- [Task goal] Down to the last line, output the records below exactly.

***

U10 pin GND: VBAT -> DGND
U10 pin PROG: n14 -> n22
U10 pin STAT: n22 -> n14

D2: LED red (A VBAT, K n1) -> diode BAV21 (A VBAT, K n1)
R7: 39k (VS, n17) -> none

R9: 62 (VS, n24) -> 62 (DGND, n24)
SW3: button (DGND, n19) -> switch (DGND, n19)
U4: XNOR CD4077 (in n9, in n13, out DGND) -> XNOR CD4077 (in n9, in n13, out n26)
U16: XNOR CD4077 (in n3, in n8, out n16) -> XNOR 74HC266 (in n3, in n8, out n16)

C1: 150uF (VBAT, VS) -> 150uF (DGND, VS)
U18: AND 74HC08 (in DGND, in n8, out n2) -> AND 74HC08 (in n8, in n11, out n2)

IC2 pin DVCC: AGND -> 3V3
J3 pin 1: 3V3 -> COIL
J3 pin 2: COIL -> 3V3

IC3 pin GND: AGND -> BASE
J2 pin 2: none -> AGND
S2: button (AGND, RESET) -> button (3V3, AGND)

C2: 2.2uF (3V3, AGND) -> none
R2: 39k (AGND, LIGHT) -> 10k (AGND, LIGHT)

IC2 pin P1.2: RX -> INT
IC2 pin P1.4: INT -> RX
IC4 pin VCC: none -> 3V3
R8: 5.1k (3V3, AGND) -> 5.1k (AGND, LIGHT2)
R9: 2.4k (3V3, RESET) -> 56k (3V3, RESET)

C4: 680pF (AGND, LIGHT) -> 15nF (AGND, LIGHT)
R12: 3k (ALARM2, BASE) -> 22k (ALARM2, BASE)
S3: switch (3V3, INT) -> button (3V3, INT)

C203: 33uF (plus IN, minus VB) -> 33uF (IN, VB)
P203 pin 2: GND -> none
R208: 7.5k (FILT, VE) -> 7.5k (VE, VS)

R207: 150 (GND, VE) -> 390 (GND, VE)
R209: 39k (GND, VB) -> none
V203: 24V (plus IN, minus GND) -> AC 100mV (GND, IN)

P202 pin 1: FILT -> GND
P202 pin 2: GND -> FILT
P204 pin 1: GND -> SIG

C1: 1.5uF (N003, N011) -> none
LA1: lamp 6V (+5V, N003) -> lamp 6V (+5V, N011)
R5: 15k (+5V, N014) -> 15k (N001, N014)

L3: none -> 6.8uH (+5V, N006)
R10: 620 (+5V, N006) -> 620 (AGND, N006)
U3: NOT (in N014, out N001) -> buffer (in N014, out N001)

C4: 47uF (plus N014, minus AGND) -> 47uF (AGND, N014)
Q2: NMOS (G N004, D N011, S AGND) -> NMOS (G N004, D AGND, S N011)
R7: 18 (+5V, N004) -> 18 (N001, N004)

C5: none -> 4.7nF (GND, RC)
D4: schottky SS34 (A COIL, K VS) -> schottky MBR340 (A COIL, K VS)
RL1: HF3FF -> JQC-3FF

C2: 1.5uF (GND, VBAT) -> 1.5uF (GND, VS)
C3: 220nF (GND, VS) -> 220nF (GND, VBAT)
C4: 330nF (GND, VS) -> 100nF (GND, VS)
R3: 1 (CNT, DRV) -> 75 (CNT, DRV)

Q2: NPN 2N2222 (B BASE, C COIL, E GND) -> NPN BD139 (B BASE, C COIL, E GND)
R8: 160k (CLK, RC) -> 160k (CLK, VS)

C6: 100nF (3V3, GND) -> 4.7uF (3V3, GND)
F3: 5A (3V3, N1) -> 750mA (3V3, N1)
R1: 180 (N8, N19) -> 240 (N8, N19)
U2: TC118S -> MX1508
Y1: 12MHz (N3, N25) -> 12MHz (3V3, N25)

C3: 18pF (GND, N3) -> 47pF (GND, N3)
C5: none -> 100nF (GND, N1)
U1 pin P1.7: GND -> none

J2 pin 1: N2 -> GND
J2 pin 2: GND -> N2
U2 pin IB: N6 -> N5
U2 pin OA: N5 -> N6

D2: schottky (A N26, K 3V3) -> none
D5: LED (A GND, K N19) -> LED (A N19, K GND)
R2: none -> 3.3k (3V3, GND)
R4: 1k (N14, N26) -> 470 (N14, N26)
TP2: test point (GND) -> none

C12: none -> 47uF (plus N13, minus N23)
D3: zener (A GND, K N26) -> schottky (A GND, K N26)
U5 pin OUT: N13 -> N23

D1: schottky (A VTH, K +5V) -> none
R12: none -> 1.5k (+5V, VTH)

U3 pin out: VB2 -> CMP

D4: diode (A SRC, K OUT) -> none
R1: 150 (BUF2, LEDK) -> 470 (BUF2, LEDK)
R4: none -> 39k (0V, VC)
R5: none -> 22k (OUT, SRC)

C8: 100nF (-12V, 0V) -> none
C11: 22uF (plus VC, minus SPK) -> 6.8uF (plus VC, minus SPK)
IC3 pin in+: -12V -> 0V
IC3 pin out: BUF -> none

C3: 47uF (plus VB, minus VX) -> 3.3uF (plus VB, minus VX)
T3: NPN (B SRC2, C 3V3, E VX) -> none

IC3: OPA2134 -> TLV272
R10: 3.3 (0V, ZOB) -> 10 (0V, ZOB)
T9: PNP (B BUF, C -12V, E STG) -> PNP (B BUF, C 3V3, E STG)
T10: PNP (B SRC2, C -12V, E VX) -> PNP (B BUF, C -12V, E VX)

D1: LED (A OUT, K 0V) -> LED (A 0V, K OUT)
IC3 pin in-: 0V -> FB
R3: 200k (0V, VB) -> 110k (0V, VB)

***

- [Result of the exercise]
U10 pin GND: VBAT -> DGND
U10 pin PROG: n14 -> n22
U10 pin STAT: n22 -> n14

D2: LED red (A VBAT, K n1) -> diode BAV21 (A VBAT, K n1)
R7: 39k (VS, n17) -> none

R9: 62 (VS, n24) -> 62 (DGND, n24)
SW3: button (DGND, n19) -> switch (DGND, n19)
U4: XNOR CD4077 (in n9, in n13, out DGND) -> XNOR CD4077 (in n9, in n13, out n26)
U16: XNOR CD4077 (in n3, in n8, out n16) -> XNOR 74HC266 (in n3, in n8, out n16)

C1: 150uF (VBAT, VS) -> 150uF (DGND, VS)
U18: AND 74HC08 (in DGND, in n8, out n2) -> AND 74HC08 (in n8, in n11, out n2)

IC2 pin DVCC: AGND -> 3V3
J3 pin 1: 3V3 -> COIL
J3 pin 2: COIL -> 3V3

IC3 pin GND: AGND -> BASE
J2 pin 2: none -> AGND
S2: button (AGND, RESET) -> button (3V3, AGND)

C2: 2.2uF (3V3, AGND) -> none
R2: 39k (AGND, LIGHT) -> 10k (AGND, LIGHT)

IC2 pin P1.2: RX -> INT
IC2 pin P1.4: INT -> RX
IC4 pin VCC: none -> 3V3
R8: 5.1k (3V3, AGND) -> 5.1k (AGND, LIGHT2)
R9: 2.4k (3V3, RESET) -> 56k (3V3, RESET)

C4: 680pF (AGND, LIGHT) -> 15nF (AGND, LIGHT)
R12: 3k (ALARM2, BASE) -> 22k (ALARM2, BASE)
S3: switch (3V3, INT) -> button (3V3, INT)

C203: 33uF (plus IN, minus VB) -> 33uF (IN, VB)
P203 pin 2: GND -> none
R208: 7.5k (FILT, VE) -> 7.5k (VE, VS)

R207: 150 (GND, VE) -> 390 (GND, VE)
R209: 39k (GND, VB) -> none
V203: 24V (plus IN, minus GND) -> AC 100mV (GND, IN)

P202 pin 1: FILT -> GND
P202 pin 2: GND -> FILT
P204 pin 1: GND -> SIG

C1: 1.5uF (N003, N011) -> none
LA1: lamp 6V (+5V, N003) -> lamp 6V (+5V, N011)
R5: 15k (+5V, N014) -> 15k (N001, N014)

L3: none -> 6.8uH (+5V, N006)
R10: 620 (+5V, N006) -> 620 (AGND, N006)
U3: NOT (in N014, out N001) -> buffer (in N014, out N001)

C4: 47uF (plus N014, minus AGND) -> 47uF (AGND, N014)
Q2: NMOS (G N004, D N011, S AGND) -> NMOS (G N004, D AGND, S N011)
R7: 18 (+5V, N004) -> 18 (N001, N004)

C5: none -> 4.7nF (GND, RC)
D4: schottky SS34 (A COIL, K VS) -> schottky MBR340 (A COIL, K VS)
RL1: HF3FF -> JQC-3FF

C2: 1.5uF (GND, VBAT) -> 1.5uF (GND, VS)
C3: 220nF (GND, VS) -> 220nF (GND, VBAT)
C4: 330nF (GND, VS) -> 100nF (GND, VS)
R3: 1 (CNT, DRV) -> 75 (CNT, DRV)

Q2: NPN 2N2222 (B BASE, C COIL, E GND) -> NPN BD139 (B BASE, C COIL, E GND)
R8: 160k (CLK, RC) -> 160k (CLK, VS)

C6: 100nF (3V3, GND) -> 4.7uF (3V3, GND)
F3: 5A (3V3, N1) -> 750mA (3V3, N1)
R1: 180 (N8, N19) -> 240 (N8, N19)
U2: TC118S -> MX1508
Y1: 12MHz (N3, N25) -> 12MHz (3V3, N25)

C3: 18pF (GND, N3) -> 47pF (GND, N3)
C5: none -> 100nF (GND, N1)
U1 pin P1.7: GND -> none

J2 pin 1: N2 -> GND
J2 pin 2: GND -> N2
U2 pin IB: N6 -> N5
U2 pin OA: N5 -> N6

D2: schottky (A N26, K 3V3) -> none
D5: LED (A GND, K N19) -> LED (A N19, K GND)
R2: none -> 3.3k (3V3, GND)
R4: 1k (N14, N26) -> 470 (N14, N26)
TP2: test point (GND) -> none

C12: none -> 47uF (plus N13, minus N23)
D3: zener (A GND, K N26) -> schottky (A GND, K N26)
U5 pin OUT: N13 -> N23

D1: schottky (A VTH, K +5V) -> none
R12: none -> 1.5k (+5V, VTH)

U3 pin out: VB2 -> CMP

D4: diode (A SRC, K OUT) -> none
R1: 150 (BUF2, LEDK) -> 470 (BUF2, LEDK)
R4: none -> 39k (0V, VC)
R5: none -> 22k (OUT, SRC)

C8: 100nF (-12V, 0V) -> none
C11: 22uF (plus VC, minus SPK) -> 6.8uF (plus VC, minus SPK)
IC3 pin in+: -12V -> 0V
IC3 pin out: BUF -> none

C3: 47uF (plus VB, minus VX) -> 3.3uF (plus VB, minus VX)
T3: NPN (B SRC2, C 3V3, E VX) -> none

IC3: OPA2134 -> TLV272
R10: 3.3 (0V, ZOB) -> 10 (0V, ZOB)
T9: PNP (B BUF, C -12V, E STG) -> PNP (B BUF, C 3V3, E STG)
T10: PNP (B SRC2, C -12V, E VX) -> PNP (B BUF, C -12V, E VX)

D1: LED (A OUT, K 0V) -> LED (A 0V, K OUT)
IC3 pin in-: 0V -> FB
R3: 200k (0V, VB) -> 110k (0V, VB)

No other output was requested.